Work task: Tally the lines in the records below that contain "brown" and return only the result.

Dataset entries:
══════
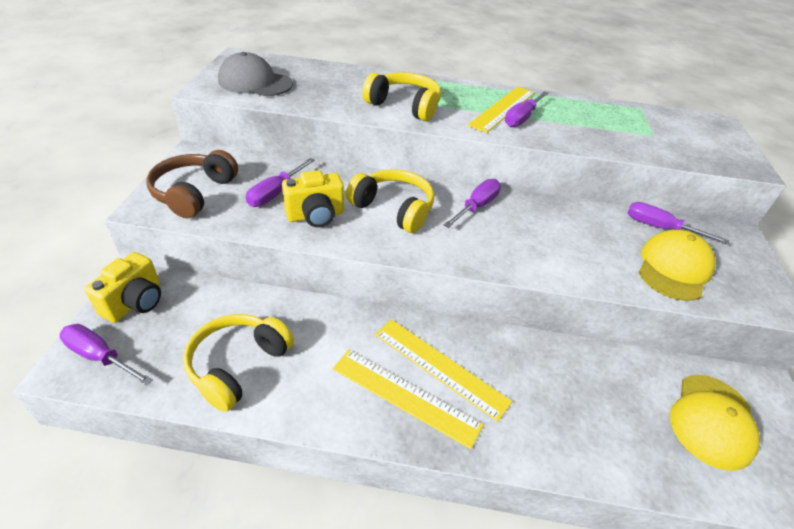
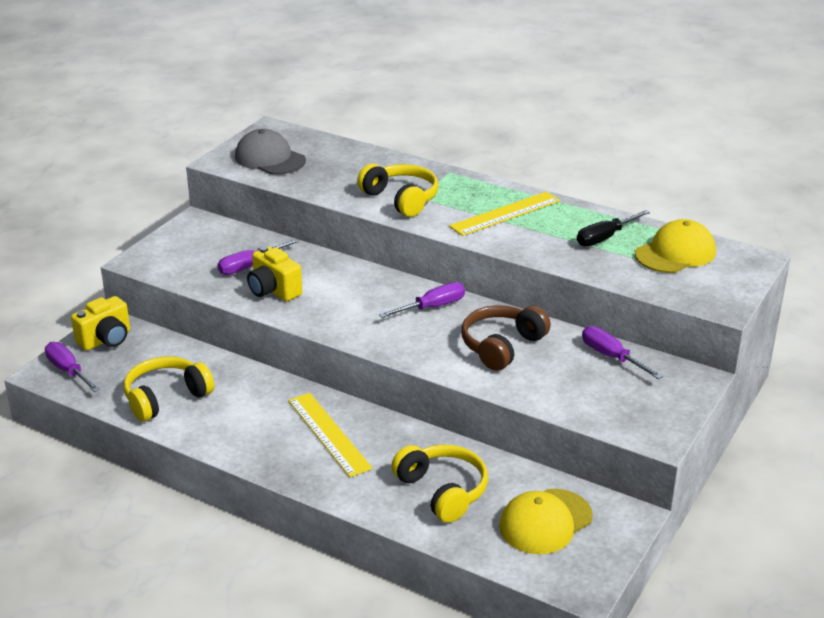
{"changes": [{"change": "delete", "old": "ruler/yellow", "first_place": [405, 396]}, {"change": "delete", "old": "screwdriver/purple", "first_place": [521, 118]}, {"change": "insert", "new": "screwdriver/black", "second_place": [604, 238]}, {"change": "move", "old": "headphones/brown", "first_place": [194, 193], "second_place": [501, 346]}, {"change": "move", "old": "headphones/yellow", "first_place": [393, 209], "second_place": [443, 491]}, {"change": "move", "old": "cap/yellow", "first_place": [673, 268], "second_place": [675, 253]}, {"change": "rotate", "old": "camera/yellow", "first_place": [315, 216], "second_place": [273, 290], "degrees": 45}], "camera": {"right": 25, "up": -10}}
══════
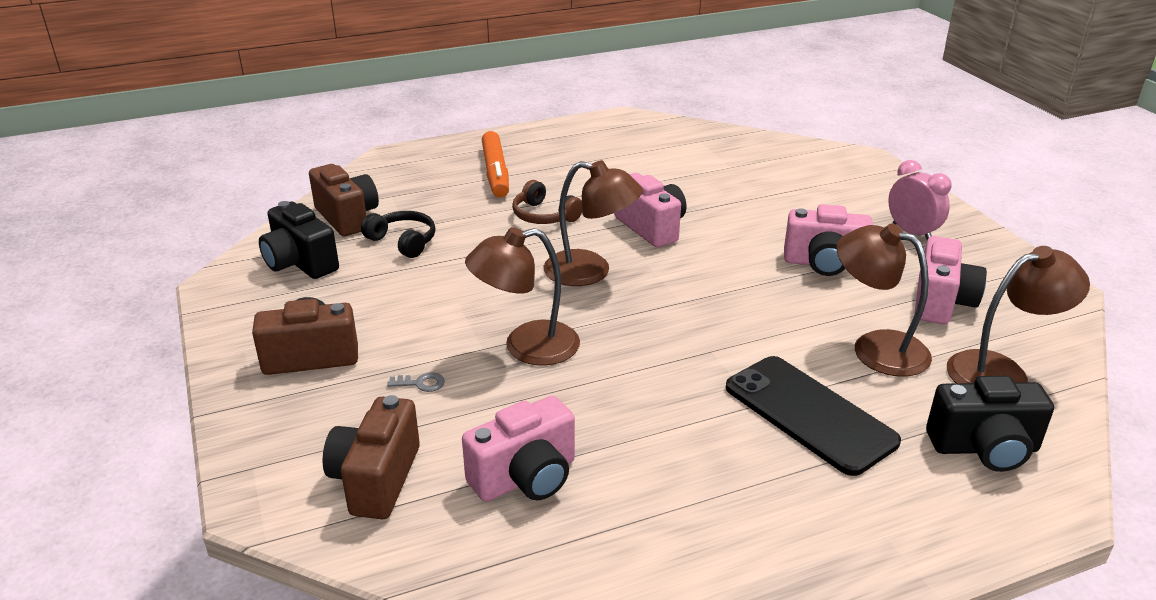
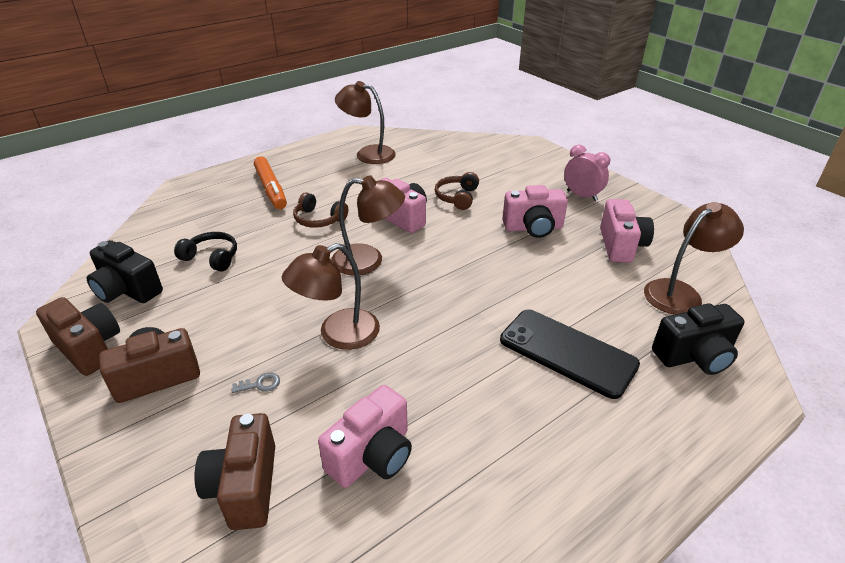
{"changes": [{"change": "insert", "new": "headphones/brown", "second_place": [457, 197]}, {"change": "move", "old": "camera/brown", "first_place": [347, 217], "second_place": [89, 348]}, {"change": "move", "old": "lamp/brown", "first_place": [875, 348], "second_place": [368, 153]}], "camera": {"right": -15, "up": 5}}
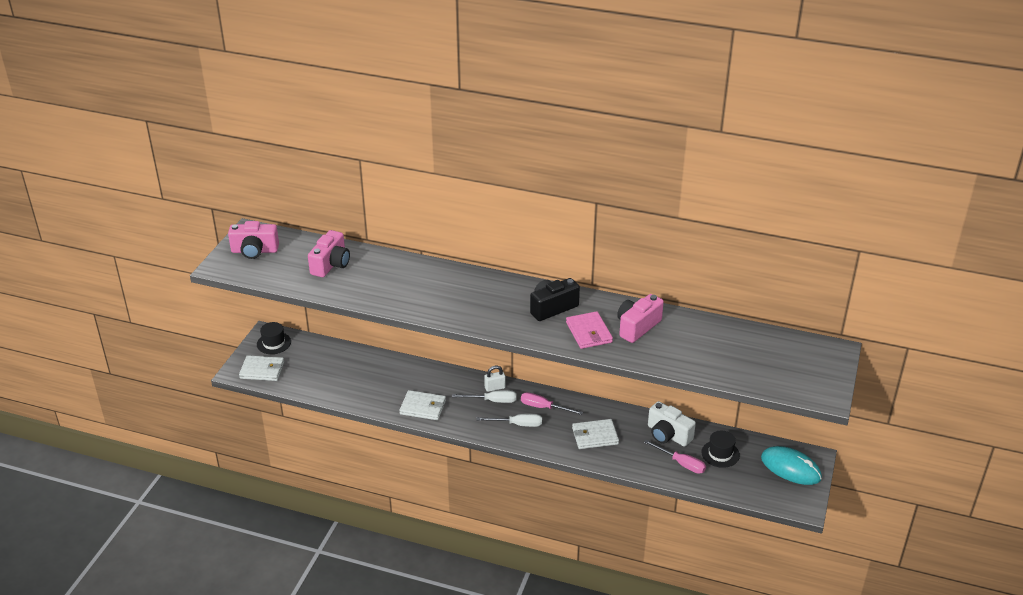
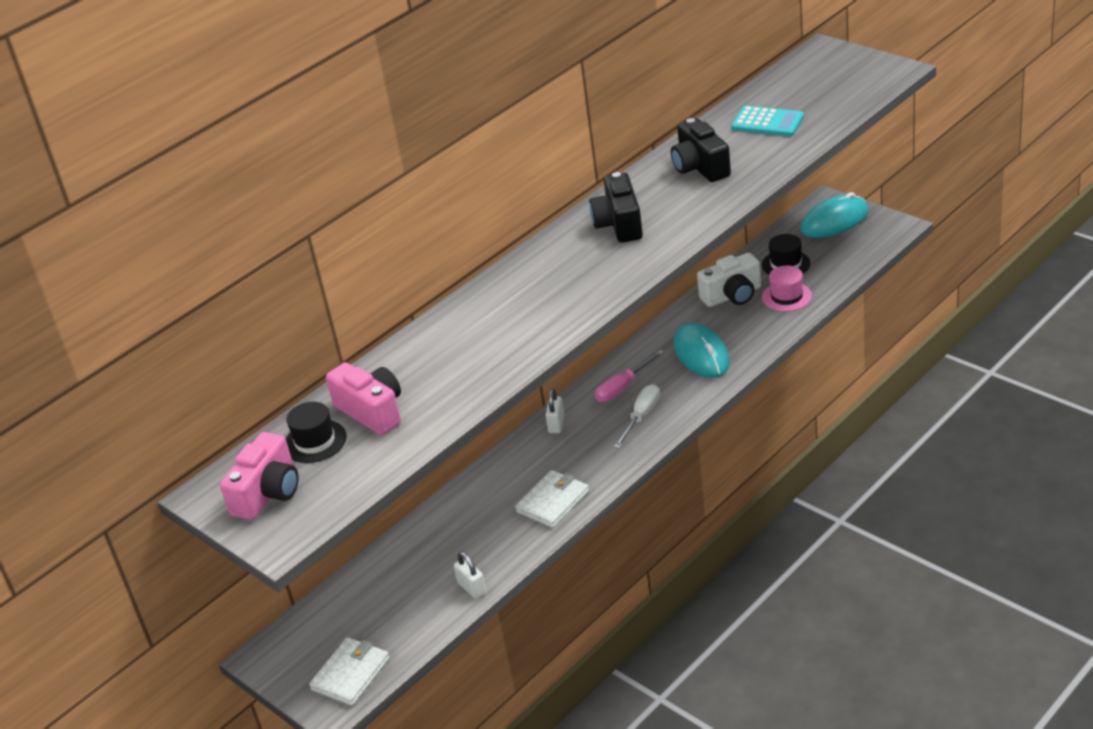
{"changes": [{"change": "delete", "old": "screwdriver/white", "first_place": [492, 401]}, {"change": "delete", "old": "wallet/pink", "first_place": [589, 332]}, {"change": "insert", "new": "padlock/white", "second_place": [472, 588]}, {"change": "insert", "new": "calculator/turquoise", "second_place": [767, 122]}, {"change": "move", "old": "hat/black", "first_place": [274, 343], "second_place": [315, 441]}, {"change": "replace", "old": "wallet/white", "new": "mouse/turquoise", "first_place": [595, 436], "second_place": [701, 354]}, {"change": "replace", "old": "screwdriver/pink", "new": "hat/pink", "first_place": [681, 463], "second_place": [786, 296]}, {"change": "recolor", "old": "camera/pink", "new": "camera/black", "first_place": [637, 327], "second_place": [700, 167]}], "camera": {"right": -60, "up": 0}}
══════
Answer section: 2